-- Recorded information follows --

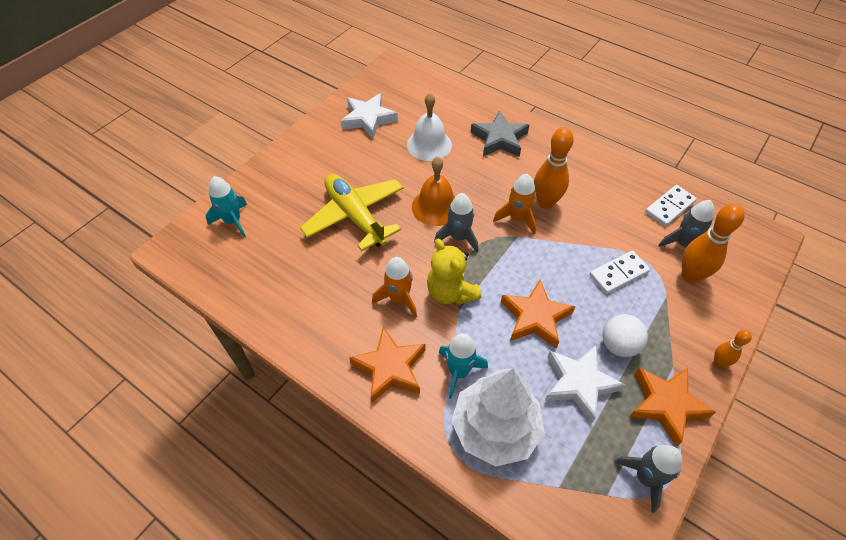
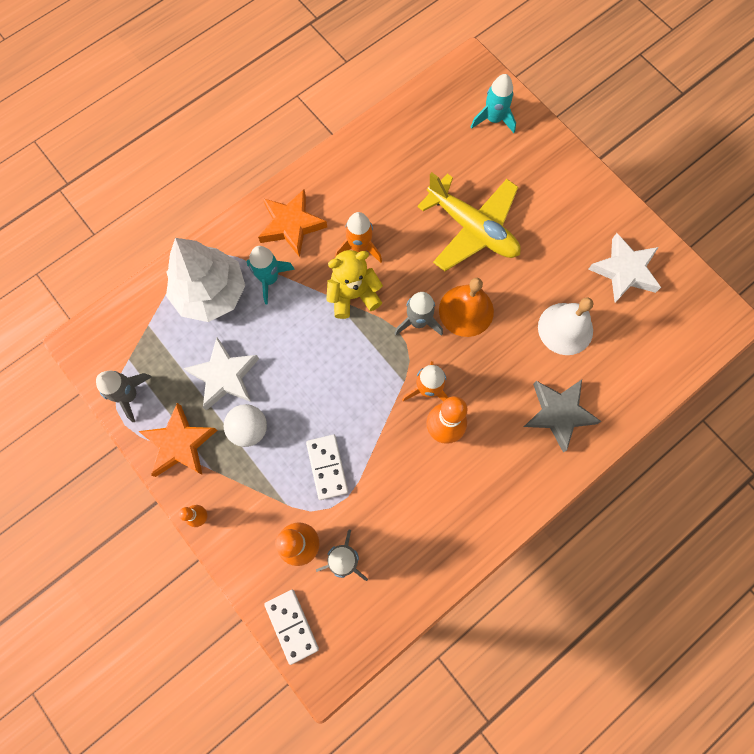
camera: 105 degrees right, 20 degrees up
(355, 216) = (472, 229): yellow plane -> yellow plane turned 60 degrees clockwise
(535, 317) = (302, 363): orange star -> none
(669, 207) = (400, 573): white domino -> white domino (291, 626)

-- Recorded information concluded --

Assignment: Starting at the line that contains "(355, 216) = (472, 229): yellow", copy each line through the last line of the listing, and copy nothing else.

Task response:
(355, 216) = (472, 229): yellow plane -> yellow plane turned 60 degrees clockwise
(535, 317) = (302, 363): orange star -> none
(669, 207) = (400, 573): white domino -> white domino (291, 626)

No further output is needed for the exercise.